**Supplied material**

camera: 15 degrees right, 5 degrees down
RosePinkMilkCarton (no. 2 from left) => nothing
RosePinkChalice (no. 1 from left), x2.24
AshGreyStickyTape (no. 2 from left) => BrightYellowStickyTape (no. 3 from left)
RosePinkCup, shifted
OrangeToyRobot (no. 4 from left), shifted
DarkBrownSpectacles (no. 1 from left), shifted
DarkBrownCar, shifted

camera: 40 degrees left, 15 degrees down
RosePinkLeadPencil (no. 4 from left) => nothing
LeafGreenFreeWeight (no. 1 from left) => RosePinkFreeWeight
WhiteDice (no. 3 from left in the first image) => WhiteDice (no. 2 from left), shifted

* * *

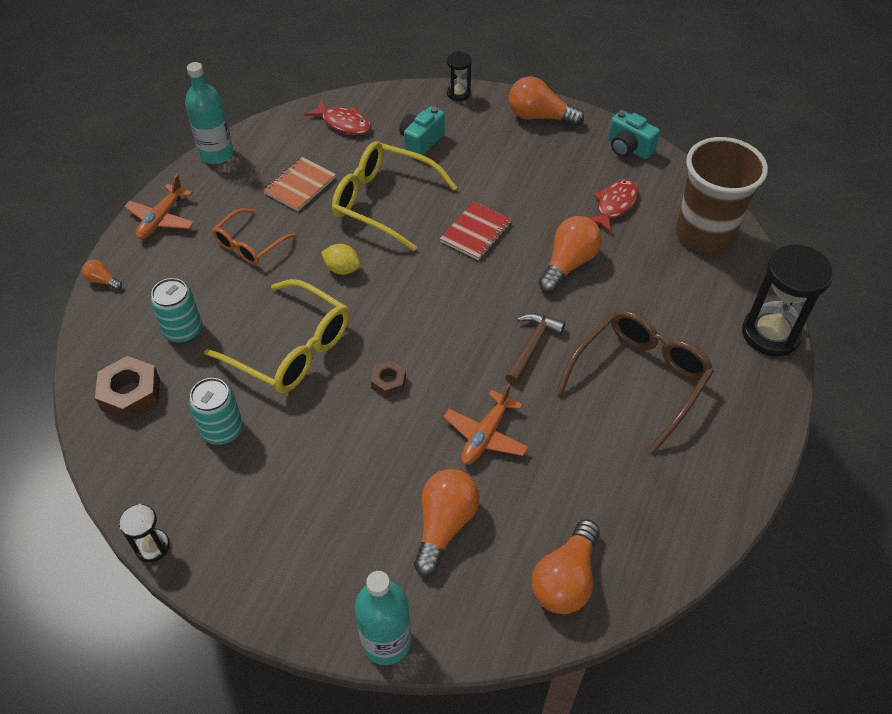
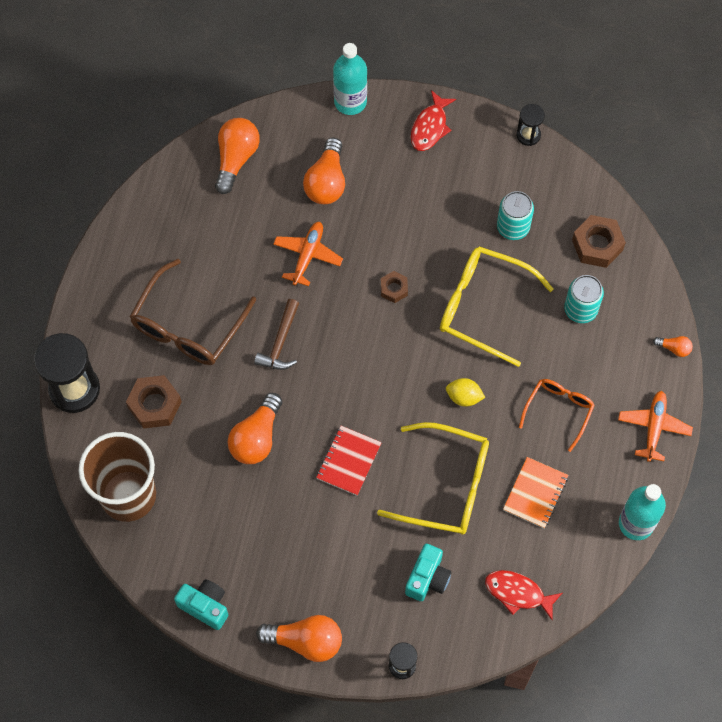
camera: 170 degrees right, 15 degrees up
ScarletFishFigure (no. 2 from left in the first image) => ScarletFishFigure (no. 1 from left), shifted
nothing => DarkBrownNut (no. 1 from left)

**Work item**
What you give back should be exactly the lines of the data above from the line with "RosePinkMilkCarton (no. 2" through the line with "DarkBrownSpectacles (no. 1", both of those included, and nothing more.

**Written answer**
RosePinkMilkCarton (no. 2 from left) => nothing
RosePinkChalice (no. 1 from left), x2.24
AshGreyStickyTape (no. 2 from left) => BrightYellowStickyTape (no. 3 from left)
RosePinkCup, shifted
OrangeToyRobot (no. 4 from left), shifted
DarkBrownSpectacles (no. 1 from left), shifted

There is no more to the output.